**RECORDS SUPPLIED:**
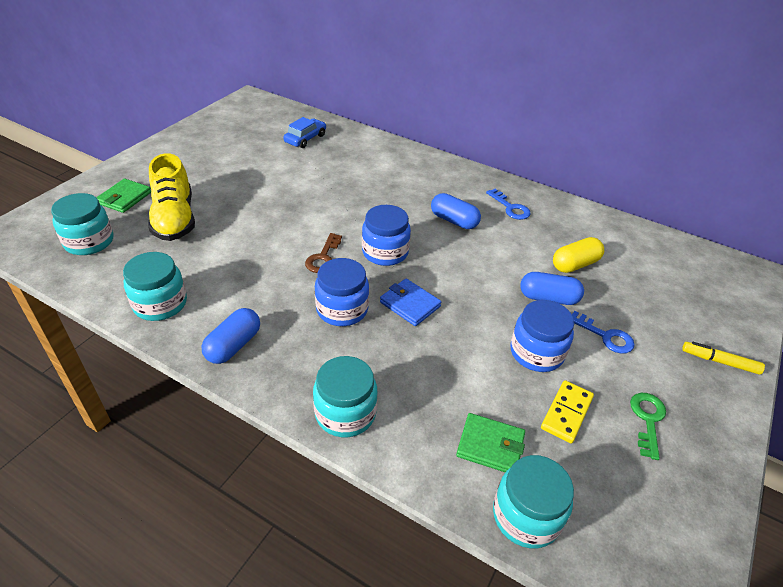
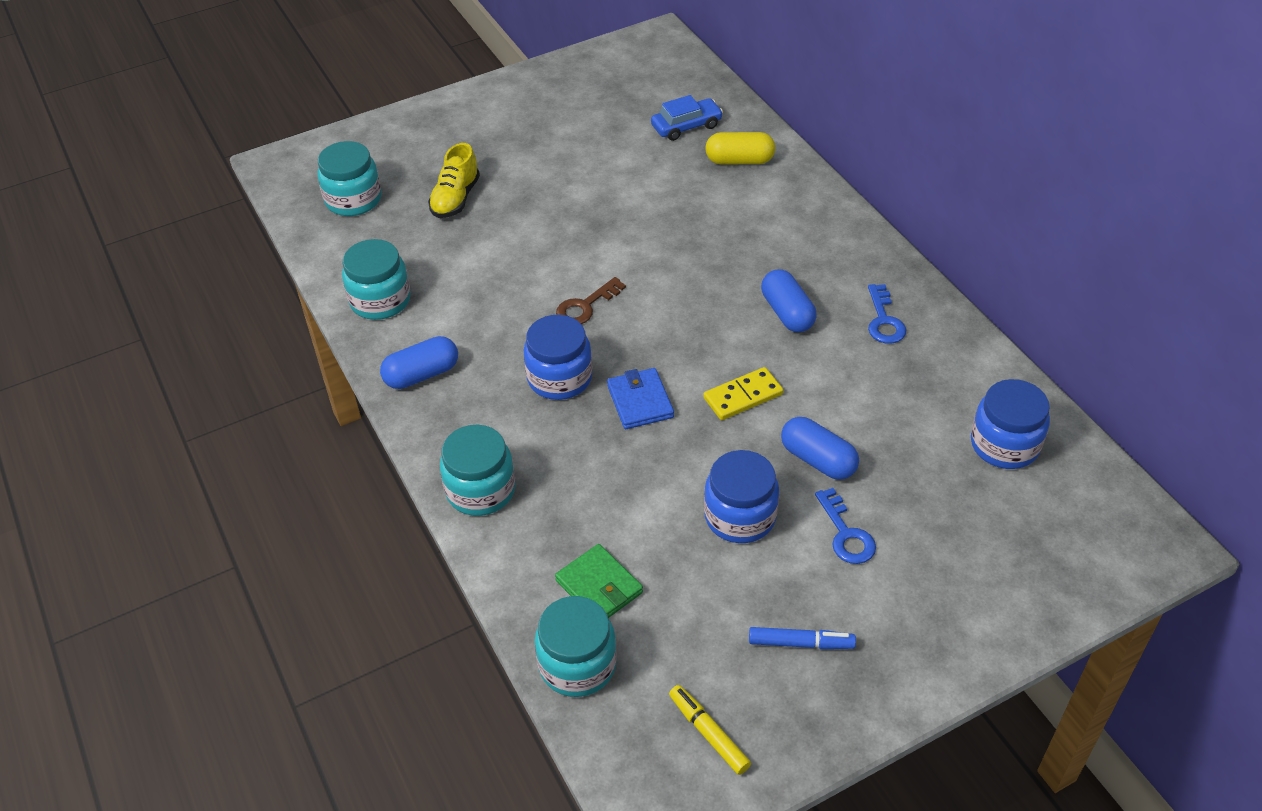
camera: 35 degrees right, 5 degrees up
green wallet [96,179,151,213] -> none
yellow shoe [148,153,195,241] -> yellow shoe [428,143,480,218], size x0.66
blue jar [362,205,411,266] -> blue jar moved to [971,379,1050,469]
yellow domino [541,380,594,444] -> yellow domino moved to [703,367,783,420]
yellow capsule [553,237,604,273] -> yellow capsule moved to [705,132,775,164]
green key [630,393,666,460] -> blue marker [749,627,856,649]
yellow marker [682,342,765,375] -> yellow marker moved to [669,685,751,775]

**PROBLEM DETAILS:**
Everything from the line containing "blue jar [362,205,411,266]" to the end of the data above should be quoted exactly, please, both ends included, and nothing outside that span.

**ANSWER TO THE EXERCISE:**
blue jar [362,205,411,266] -> blue jar moved to [971,379,1050,469]
yellow domino [541,380,594,444] -> yellow domino moved to [703,367,783,420]
yellow capsule [553,237,604,273] -> yellow capsule moved to [705,132,775,164]
green key [630,393,666,460] -> blue marker [749,627,856,649]
yellow marker [682,342,765,375] -> yellow marker moved to [669,685,751,775]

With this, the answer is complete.